Write out, word for word, the part of the listing below that opens with the line containing "(rose) [509 304]" and closes with the line containing "to [729 141]", keeping both of those lines and adding no others.

DATA TO USE: Begin

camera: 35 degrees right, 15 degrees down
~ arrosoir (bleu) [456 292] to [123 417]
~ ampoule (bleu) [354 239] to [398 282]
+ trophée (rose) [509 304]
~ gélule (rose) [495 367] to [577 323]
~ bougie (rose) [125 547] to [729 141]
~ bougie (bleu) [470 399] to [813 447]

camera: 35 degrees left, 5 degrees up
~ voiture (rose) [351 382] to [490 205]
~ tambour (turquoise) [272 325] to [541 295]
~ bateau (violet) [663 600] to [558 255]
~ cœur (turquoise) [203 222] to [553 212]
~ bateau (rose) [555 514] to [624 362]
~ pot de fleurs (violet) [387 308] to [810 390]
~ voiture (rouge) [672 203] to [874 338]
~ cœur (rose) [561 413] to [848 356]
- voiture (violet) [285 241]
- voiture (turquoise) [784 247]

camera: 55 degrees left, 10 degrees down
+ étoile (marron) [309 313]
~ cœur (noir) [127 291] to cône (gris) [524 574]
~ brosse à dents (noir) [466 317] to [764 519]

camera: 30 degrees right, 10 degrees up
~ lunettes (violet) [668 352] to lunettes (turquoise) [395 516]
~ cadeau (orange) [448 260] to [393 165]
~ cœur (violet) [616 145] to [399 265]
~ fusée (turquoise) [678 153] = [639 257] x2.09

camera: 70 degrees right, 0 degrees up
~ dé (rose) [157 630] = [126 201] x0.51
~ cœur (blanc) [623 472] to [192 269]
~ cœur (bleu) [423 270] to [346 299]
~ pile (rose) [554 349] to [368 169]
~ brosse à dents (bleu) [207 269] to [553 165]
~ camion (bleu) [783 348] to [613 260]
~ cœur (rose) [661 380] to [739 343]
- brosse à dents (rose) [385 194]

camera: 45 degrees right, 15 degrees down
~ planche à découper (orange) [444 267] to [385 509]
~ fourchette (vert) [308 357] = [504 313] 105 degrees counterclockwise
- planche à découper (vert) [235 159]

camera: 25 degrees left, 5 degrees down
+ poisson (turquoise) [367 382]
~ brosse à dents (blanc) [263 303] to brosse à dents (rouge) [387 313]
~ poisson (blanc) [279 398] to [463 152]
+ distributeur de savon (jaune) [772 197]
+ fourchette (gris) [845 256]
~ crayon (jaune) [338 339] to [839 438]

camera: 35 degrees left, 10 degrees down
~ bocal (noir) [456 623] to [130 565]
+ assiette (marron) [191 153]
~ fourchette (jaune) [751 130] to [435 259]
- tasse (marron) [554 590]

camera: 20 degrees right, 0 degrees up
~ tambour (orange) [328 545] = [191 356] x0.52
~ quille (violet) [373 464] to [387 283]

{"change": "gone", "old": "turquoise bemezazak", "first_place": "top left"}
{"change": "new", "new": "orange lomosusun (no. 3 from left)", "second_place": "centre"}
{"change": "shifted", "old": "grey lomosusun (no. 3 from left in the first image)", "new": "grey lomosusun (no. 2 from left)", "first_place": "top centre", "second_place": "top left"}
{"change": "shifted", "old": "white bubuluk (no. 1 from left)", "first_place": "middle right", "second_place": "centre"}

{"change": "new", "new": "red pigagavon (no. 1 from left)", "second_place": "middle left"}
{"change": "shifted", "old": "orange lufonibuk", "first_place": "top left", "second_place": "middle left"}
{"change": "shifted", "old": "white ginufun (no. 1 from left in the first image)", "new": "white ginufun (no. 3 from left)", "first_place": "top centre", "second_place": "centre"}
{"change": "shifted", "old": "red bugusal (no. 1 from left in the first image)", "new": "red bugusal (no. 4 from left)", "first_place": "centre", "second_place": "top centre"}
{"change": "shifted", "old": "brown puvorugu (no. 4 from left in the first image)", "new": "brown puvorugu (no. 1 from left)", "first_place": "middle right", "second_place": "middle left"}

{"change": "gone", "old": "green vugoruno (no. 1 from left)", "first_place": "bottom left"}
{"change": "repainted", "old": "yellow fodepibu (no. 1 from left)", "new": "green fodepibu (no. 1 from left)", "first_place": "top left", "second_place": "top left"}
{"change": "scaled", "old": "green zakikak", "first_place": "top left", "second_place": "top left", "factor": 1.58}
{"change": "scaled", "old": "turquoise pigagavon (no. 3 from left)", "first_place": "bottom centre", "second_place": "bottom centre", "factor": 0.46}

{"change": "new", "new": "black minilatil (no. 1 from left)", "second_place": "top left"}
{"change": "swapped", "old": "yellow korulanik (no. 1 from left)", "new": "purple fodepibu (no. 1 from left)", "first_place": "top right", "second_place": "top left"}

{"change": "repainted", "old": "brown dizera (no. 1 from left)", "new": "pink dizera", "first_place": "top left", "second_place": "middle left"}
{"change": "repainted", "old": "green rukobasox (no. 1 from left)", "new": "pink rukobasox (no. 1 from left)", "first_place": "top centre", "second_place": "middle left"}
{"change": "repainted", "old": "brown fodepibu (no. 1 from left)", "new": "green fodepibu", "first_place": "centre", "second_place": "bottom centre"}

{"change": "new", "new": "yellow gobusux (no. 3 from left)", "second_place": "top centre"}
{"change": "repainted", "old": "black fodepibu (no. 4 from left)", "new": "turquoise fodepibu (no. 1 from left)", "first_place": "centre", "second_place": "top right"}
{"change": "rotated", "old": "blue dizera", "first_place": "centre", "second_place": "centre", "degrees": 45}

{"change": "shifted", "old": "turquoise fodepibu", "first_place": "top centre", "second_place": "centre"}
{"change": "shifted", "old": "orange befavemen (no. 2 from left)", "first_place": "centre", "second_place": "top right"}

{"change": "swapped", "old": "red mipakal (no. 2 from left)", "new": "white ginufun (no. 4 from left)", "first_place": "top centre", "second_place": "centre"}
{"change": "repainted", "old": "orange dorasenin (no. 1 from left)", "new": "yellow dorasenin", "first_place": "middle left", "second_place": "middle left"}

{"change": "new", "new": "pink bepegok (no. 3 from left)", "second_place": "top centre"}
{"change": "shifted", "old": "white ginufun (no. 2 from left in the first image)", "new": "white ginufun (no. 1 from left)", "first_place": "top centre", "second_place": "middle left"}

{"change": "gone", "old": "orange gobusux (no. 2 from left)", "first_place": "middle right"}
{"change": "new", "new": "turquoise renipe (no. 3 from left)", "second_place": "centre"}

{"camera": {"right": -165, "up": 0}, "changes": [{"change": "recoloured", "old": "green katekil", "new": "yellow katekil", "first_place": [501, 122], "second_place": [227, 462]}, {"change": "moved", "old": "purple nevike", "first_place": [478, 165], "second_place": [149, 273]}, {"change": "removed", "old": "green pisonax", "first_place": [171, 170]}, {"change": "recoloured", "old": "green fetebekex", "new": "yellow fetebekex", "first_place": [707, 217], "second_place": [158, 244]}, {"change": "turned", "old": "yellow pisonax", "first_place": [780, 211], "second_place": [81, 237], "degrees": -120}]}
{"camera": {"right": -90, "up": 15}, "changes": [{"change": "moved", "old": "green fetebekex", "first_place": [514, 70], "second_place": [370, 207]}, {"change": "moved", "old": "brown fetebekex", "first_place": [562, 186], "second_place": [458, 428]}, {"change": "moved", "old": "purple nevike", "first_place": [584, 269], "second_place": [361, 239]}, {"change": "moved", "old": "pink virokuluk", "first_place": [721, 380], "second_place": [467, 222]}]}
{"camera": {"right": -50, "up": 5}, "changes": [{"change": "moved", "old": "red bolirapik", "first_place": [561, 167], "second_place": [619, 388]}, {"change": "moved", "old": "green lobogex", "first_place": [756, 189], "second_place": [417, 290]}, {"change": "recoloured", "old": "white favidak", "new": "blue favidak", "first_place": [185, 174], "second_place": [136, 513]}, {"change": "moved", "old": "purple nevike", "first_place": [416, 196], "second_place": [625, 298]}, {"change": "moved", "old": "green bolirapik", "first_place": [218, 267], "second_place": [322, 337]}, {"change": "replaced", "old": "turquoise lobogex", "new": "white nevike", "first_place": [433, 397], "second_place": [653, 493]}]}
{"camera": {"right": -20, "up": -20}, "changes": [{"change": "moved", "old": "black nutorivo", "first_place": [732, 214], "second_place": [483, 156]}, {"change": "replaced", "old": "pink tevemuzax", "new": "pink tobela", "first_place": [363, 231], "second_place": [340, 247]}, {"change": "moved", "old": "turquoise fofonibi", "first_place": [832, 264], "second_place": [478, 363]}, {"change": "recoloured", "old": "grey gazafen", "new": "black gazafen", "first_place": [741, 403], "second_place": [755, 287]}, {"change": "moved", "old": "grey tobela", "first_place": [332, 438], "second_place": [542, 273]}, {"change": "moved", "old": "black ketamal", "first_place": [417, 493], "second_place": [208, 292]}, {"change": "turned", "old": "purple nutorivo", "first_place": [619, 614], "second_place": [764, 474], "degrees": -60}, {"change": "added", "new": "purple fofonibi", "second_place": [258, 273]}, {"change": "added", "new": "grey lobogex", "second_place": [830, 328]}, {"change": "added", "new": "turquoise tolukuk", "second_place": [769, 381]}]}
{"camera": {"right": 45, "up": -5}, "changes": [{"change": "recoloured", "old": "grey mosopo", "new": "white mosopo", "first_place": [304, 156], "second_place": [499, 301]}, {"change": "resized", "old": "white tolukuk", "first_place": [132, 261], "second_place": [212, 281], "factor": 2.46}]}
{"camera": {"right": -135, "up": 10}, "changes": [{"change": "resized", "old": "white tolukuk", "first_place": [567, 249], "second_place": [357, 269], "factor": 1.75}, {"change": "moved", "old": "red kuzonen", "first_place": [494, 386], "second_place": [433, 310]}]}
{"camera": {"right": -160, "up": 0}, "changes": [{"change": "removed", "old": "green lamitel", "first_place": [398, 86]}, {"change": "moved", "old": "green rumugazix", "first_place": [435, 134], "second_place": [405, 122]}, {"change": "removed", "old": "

DATA TO USE: End

→ YOUR RESPONSE:
+ trophée (rose) [509 304]
~ gélule (rose) [495 367] to [577 323]
~ bougie (rose) [125 547] to [729 141]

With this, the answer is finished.